- [ASSIGNED TASK]: Pictures stay out of the answer, but every line of the material must be restated exactly.

Segment Start: MATERIAL FOR THE TASK

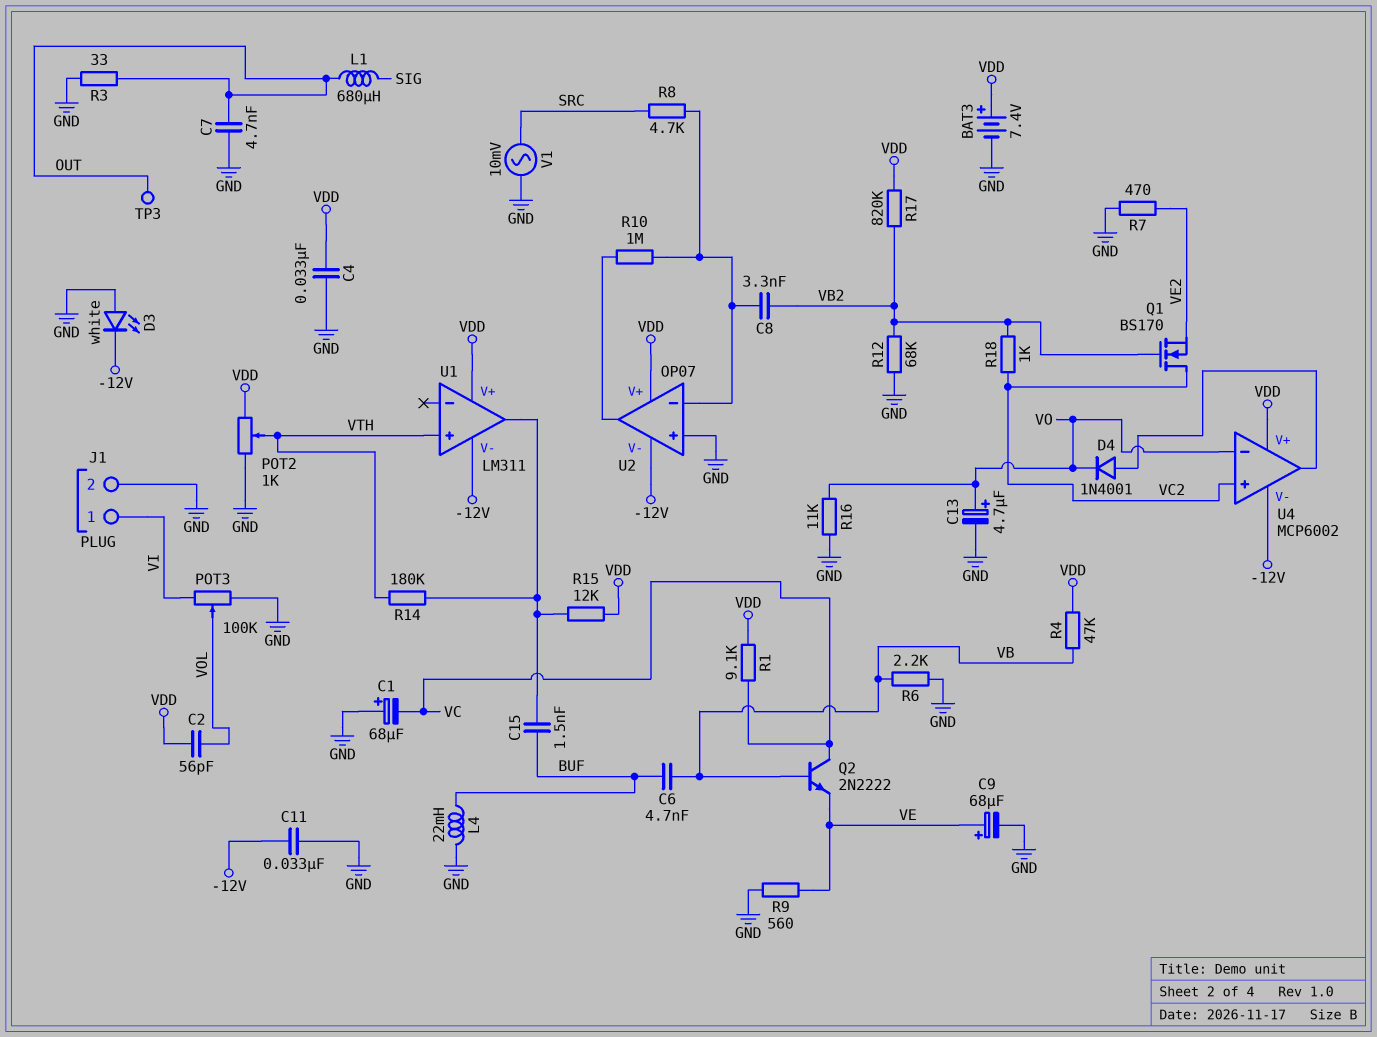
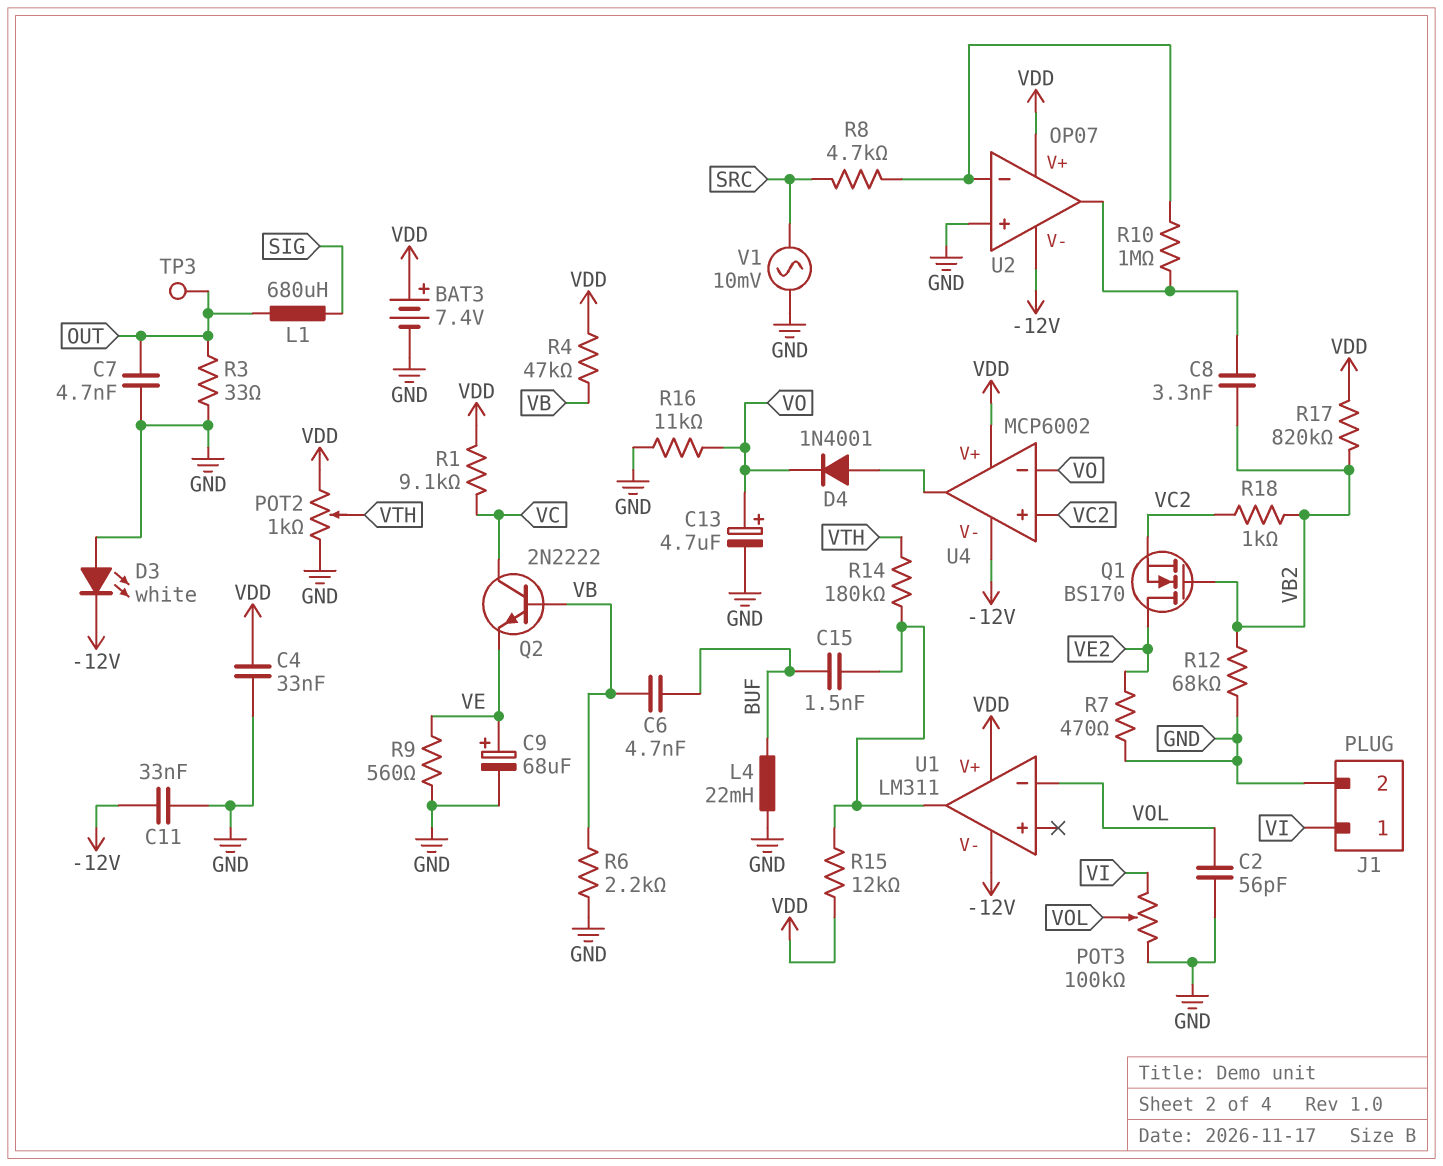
C1: 68uF (plus GND, minus VC) -> none
C2: 56pF (VDD, VOL) -> 56pF (GND, VOL)
C8: 3.3nF (U2/in-, VB2) -> 3.3nF (U2/out, VB2)
Q1: NMOS BS170 (G VB2, D VC2, S VE2) -> NMOS BS170 (G VB2, D VE2, S VC2)
U1 pin in+: VTH -> none
U1 pin in-: none -> VOL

Segment End: MATERIAL FOR THE TASK

- [FINAL ANSWER]:
C1: 68uF (plus GND, minus VC) -> none
C2: 56pF (VDD, VOL) -> 56pF (GND, VOL)
C8: 3.3nF (U2/in-, VB2) -> 3.3nF (U2/out, VB2)
Q1: NMOS BS170 (G VB2, D VC2, S VE2) -> NMOS BS170 (G VB2, D VE2, S VC2)
U1 pin in+: VTH -> none
U1 pin in-: none -> VOL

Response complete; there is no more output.